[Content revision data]

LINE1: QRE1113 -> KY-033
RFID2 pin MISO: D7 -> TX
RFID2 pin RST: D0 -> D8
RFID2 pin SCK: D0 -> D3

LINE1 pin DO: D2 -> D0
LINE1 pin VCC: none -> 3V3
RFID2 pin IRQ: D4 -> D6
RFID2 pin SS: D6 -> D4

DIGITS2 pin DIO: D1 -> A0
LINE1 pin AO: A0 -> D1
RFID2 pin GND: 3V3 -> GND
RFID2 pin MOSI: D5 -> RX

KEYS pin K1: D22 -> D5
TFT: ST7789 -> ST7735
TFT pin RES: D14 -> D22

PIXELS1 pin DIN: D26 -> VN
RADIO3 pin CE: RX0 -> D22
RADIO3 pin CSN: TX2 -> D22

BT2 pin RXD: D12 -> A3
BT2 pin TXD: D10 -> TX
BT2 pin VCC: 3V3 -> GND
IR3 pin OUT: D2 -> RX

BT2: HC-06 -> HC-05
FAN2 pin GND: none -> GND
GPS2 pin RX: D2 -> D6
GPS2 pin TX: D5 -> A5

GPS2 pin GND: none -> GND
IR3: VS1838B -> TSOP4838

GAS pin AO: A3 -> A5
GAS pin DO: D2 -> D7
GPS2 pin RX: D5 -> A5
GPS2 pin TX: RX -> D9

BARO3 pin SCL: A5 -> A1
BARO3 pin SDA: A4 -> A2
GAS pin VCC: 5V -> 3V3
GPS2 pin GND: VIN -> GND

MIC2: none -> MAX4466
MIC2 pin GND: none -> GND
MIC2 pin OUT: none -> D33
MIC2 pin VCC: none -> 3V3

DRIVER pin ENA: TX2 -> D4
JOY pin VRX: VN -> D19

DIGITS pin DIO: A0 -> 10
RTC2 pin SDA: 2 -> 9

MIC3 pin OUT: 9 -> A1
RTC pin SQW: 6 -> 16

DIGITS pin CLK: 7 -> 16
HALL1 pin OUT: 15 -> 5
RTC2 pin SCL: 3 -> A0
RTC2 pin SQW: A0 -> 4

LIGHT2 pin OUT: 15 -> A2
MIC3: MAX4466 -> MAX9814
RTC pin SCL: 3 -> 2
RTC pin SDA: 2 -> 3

→ REQUIRED WORK: Print the records again in their entirety, character for character.

→ RESPONSE TO THIS TASK:
LINE1: QRE1113 -> KY-033
RFID2 pin MISO: D7 -> TX
RFID2 pin RST: D0 -> D8
RFID2 pin SCK: D0 -> D3

LINE1 pin DO: D2 -> D0
LINE1 pin VCC: none -> 3V3
RFID2 pin IRQ: D4 -> D6
RFID2 pin SS: D6 -> D4

DIGITS2 pin DIO: D1 -> A0
LINE1 pin AO: A0 -> D1
RFID2 pin GND: 3V3 -> GND
RFID2 pin MOSI: D5 -> RX

KEYS pin K1: D22 -> D5
TFT: ST7789 -> ST7735
TFT pin RES: D14 -> D22

PIXELS1 pin DIN: D26 -> VN
RADIO3 pin CE: RX0 -> D22
RADIO3 pin CSN: TX2 -> D22

BT2 pin RXD: D12 -> A3
BT2 pin TXD: D10 -> TX
BT2 pin VCC: 3V3 -> GND
IR3 pin OUT: D2 -> RX

BT2: HC-06 -> HC-05
FAN2 pin GND: none -> GND
GPS2 pin RX: D2 -> D6
GPS2 pin TX: D5 -> A5

GPS2 pin GND: none -> GND
IR3: VS1838B -> TSOP4838

GAS pin AO: A3 -> A5
GAS pin DO: D2 -> D7
GPS2 pin RX: D5 -> A5
GPS2 pin TX: RX -> D9

BARO3 pin SCL: A5 -> A1
BARO3 pin SDA: A4 -> A2
GAS pin VCC: 5V -> 3V3
GPS2 pin GND: VIN -> GND

MIC2: none -> MAX4466
MIC2 pin GND: none -> GND
MIC2 pin OUT: none -> D33
MIC2 pin VCC: none -> 3V3

DRIVER pin ENA: TX2 -> D4
JOY pin VRX: VN -> D19

DIGITS pin DIO: A0 -> 10
RTC2 pin SDA: 2 -> 9

MIC3 pin OUT: 9 -> A1
RTC pin SQW: 6 -> 16

DIGITS pin CLK: 7 -> 16
HALL1 pin OUT: 15 -> 5
RTC2 pin SCL: 3 -> A0
RTC2 pin SQW: A0 -> 4

LIGHT2 pin OUT: 15 -> A2
MIC3: MAX4466 -> MAX9814
RTC pin SCL: 3 -> 2
RTC pin SDA: 2 -> 3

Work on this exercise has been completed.